▼

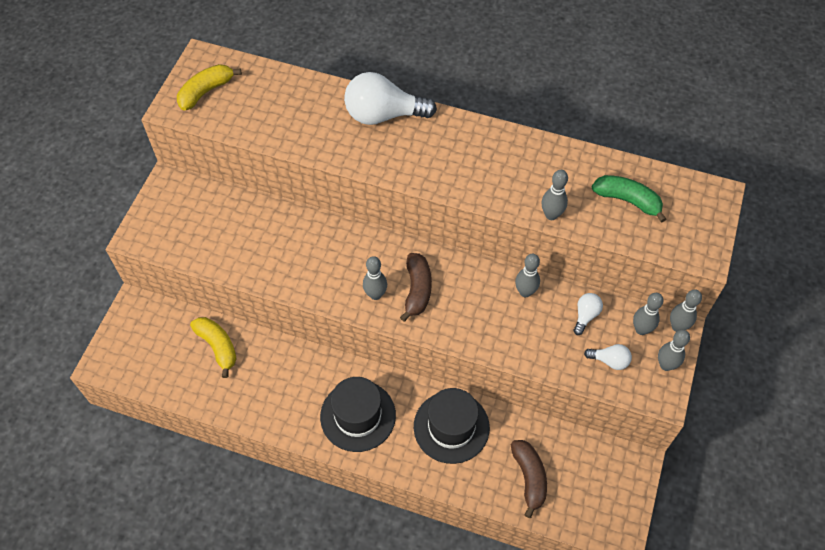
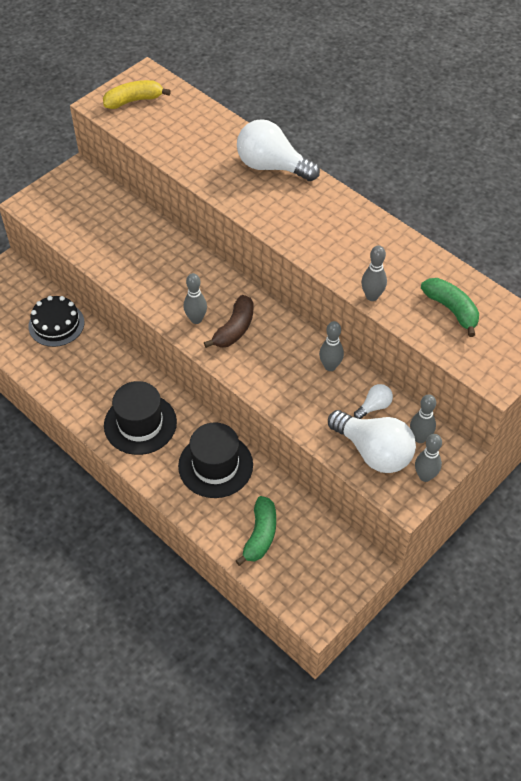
camera: 25 degrees right, 5 degrees down
(218, 347) = (56, 324): yellow banana -> black cake
(529, 478) = (260, 535): brown banana -> green banana
(609, 360) = (373, 452): white light bulb -> white light bulb, size x2.12
(677, 326) = (456, 449): grey bowling pin -> none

▲

● **Work task**: Nothing but lines that contain "banana" should appear in the answer. Copy each from the records.

● **Your response**:
(218, 347) = (56, 324): yellow banana -> black cake
(529, 478) = (260, 535): brown banana -> green banana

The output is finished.